■ Work request ■
Could you transcribe all the entries exactly, omitting the pictures?

Records excerpted from a collection
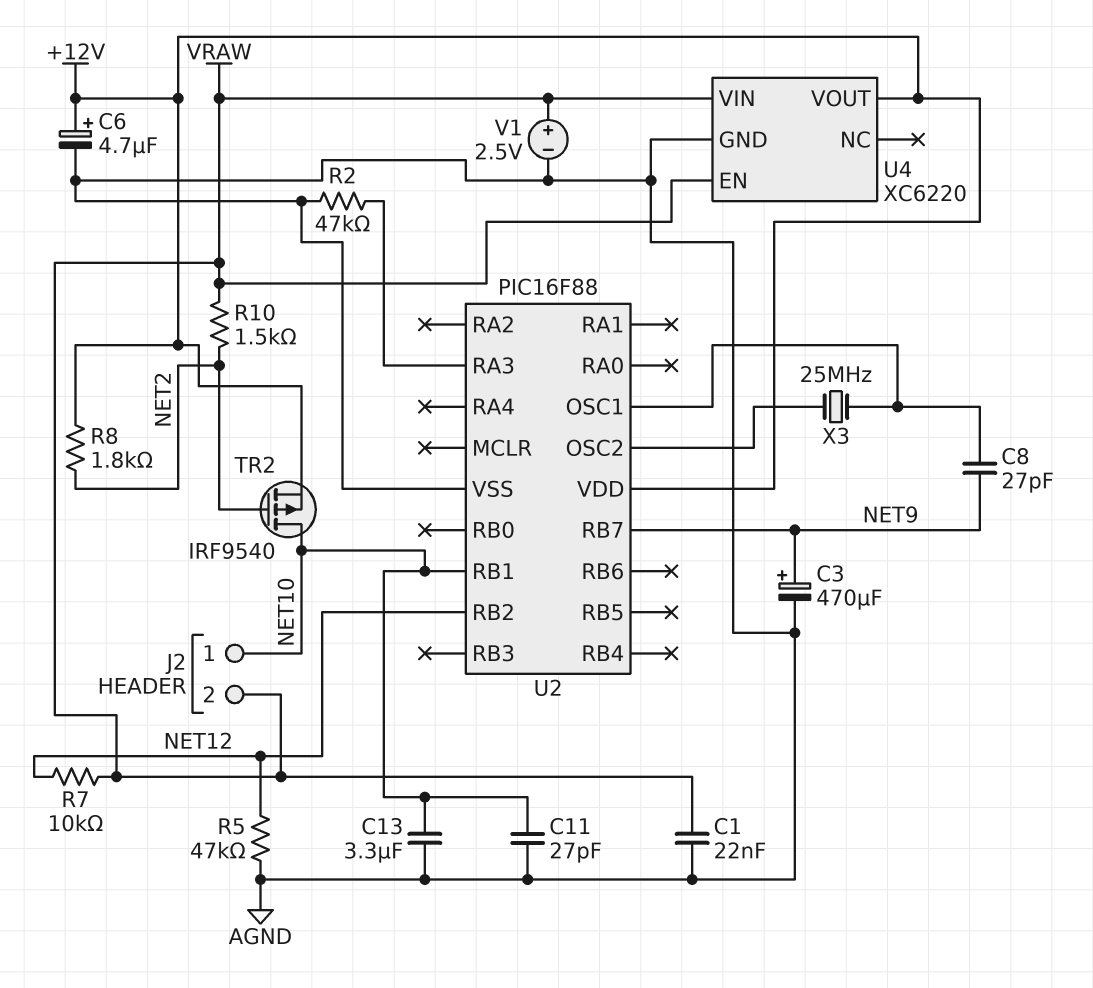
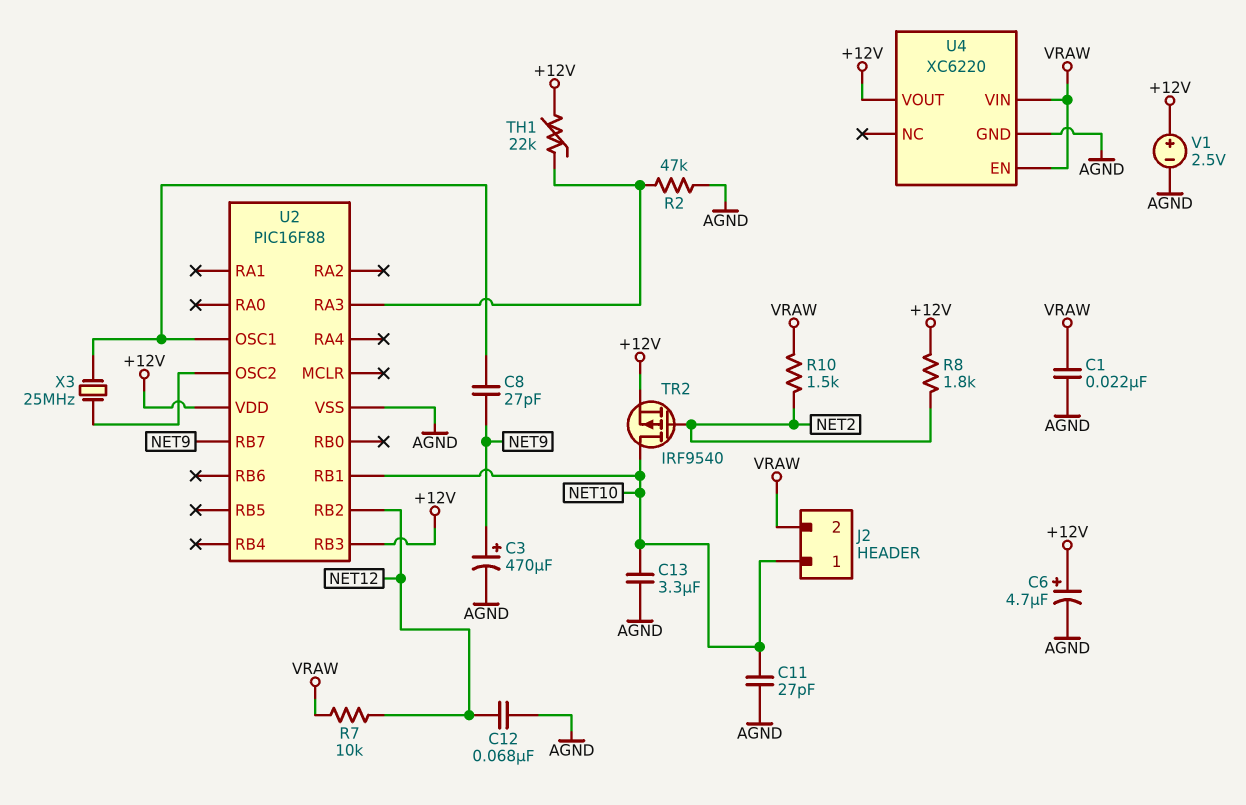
C12: none -> 68nF (AGND, NET12)
R5: 47k (AGND, NET12) -> none
TH1: none -> 22k (+12V, U2/RA3)
U2 pin RB3: none -> +12V
V1: 2.5V (plus VRAW, minus AGND) -> 2.5V (plus +12V, minus AGND)

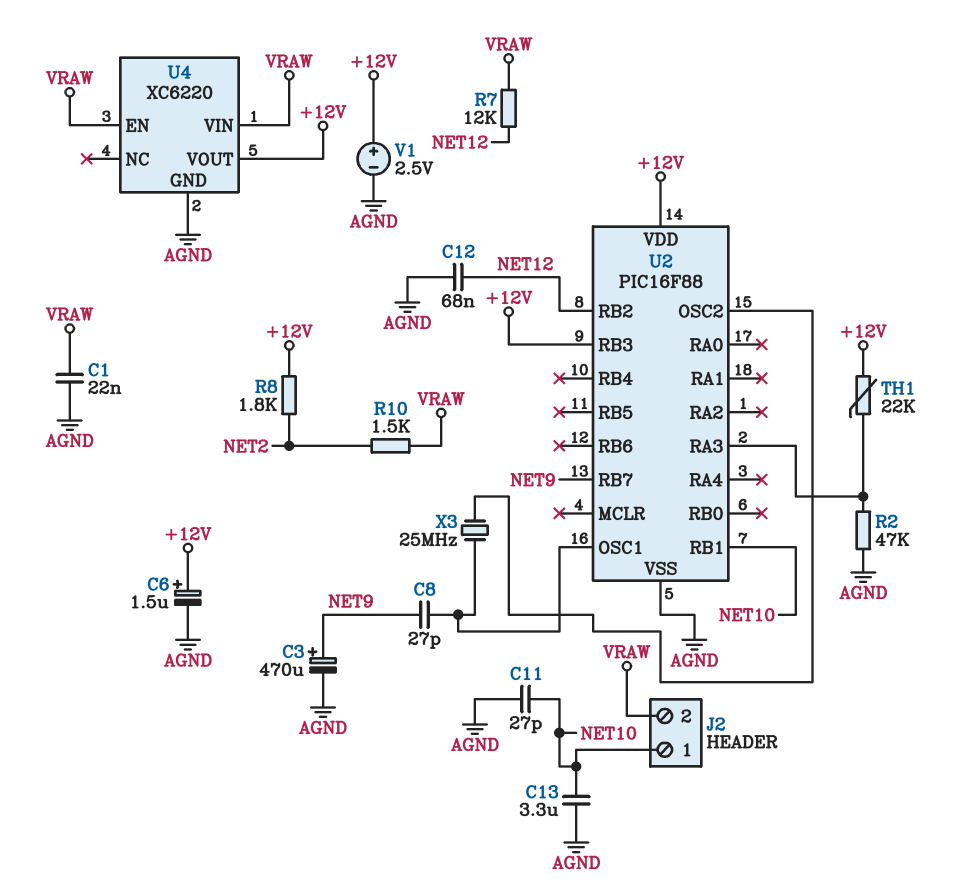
C6: 4.7uF (plus +12V, minus AGND) -> 1.5uF (plus +12V, minus AGND)
R7: 10k (NET12, VRAW) -> 12k (NET12, VRAW)
TR2: PMOS IRF9540 (G NET2, D NET10, S +12V) -> none

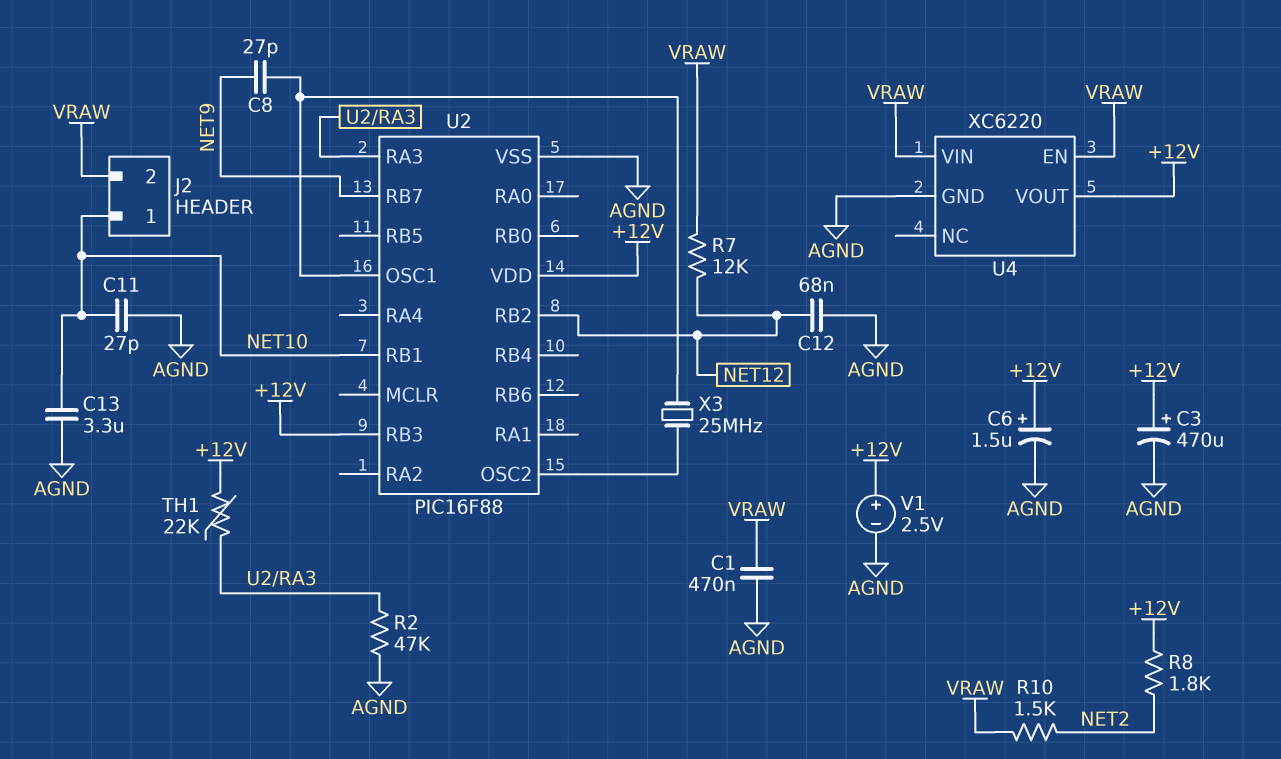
C1: 22nF (AGND, VRAW) -> 470nF (AGND, VRAW)
C3: 470uF (plus NET9, minus AGND) -> 470uF (plus +12V, minus AGND)

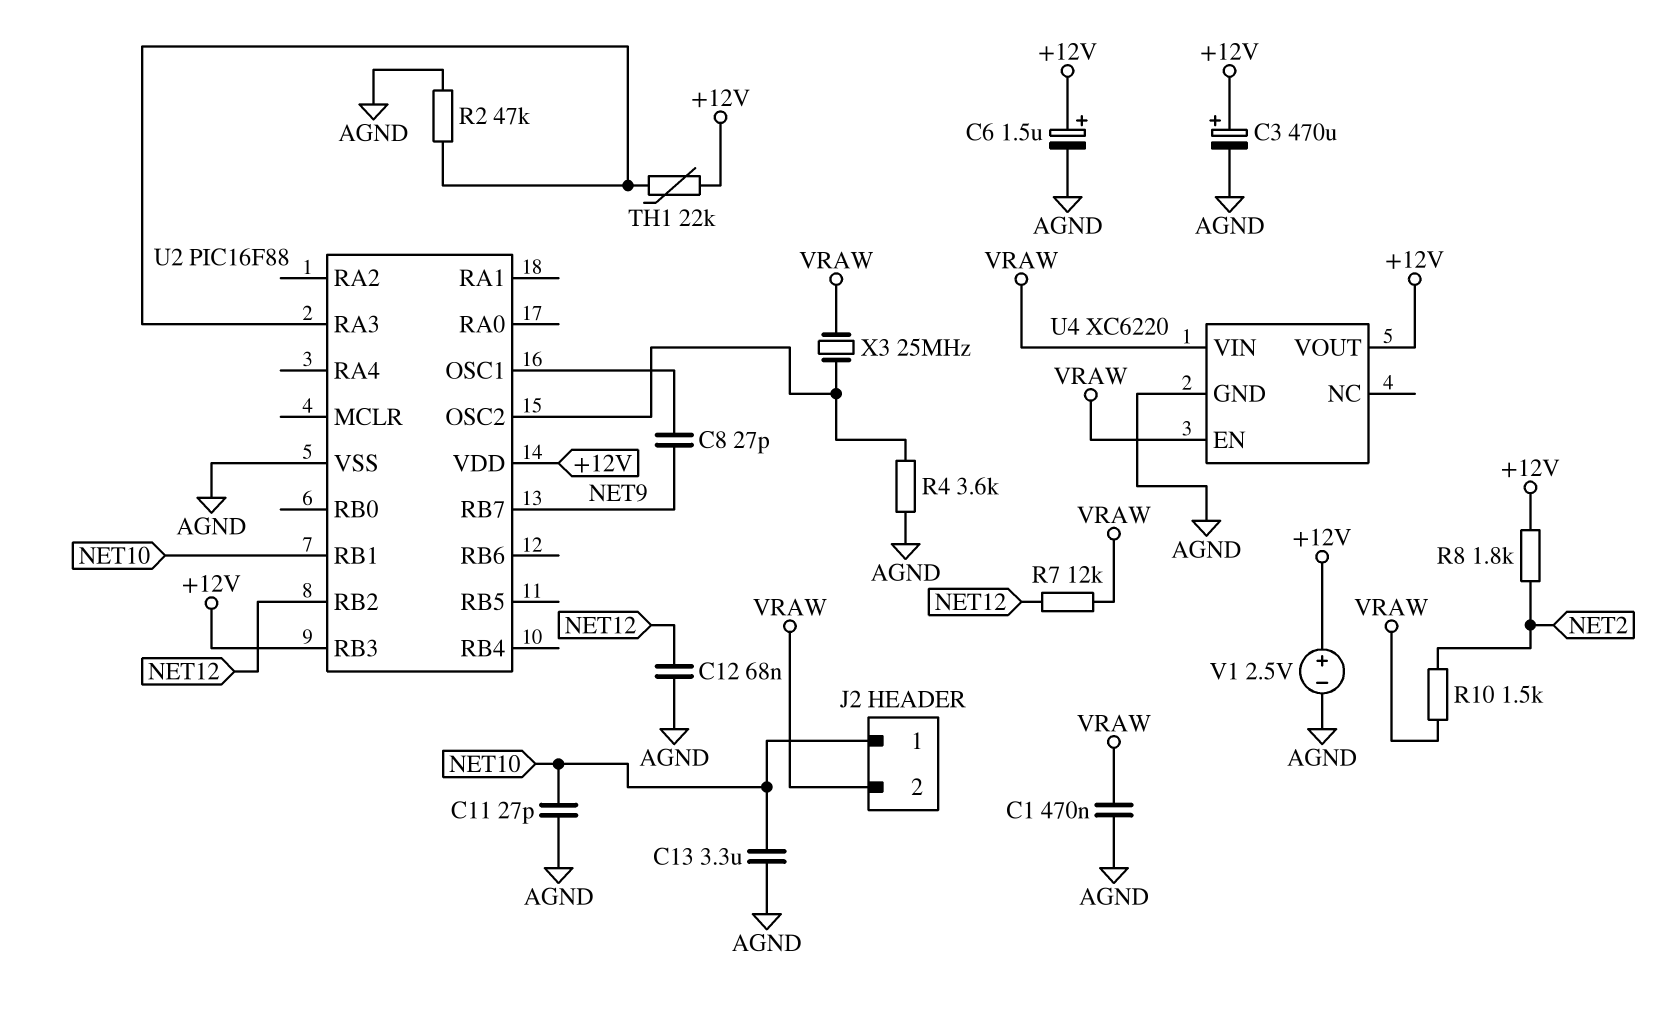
R4: none -> 3.6k (AGND, U2/OSC2)
X3: 25MHz (U2/OSC1, U2/OSC2) -> 25MHz (U2/OSC2, VRAW)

■ Written answer ■
C12: none -> 68nF (AGND, NET12)
R5: 47k (AGND, NET12) -> none
TH1: none -> 22k (+12V, U2/RA3)
U2 pin RB3: none -> +12V
V1: 2.5V (plus VRAW, minus AGND) -> 2.5V (plus +12V, minus AGND)

C6: 4.7uF (plus +12V, minus AGND) -> 1.5uF (plus +12V, minus AGND)
R7: 10k (NET12, VRAW) -> 12k (NET12, VRAW)
TR2: PMOS IRF9540 (G NET2, D NET10, S +12V) -> none

C1: 22nF (AGND, VRAW) -> 470nF (AGND, VRAW)
C3: 470uF (plus NET9, minus AGND) -> 470uF (plus +12V, minus AGND)

R4: none -> 3.6k (AGND, U2/OSC2)
X3: 25MHz (U2/OSC1, U2/OSC2) -> 25MHz (U2/OSC2, VRAW)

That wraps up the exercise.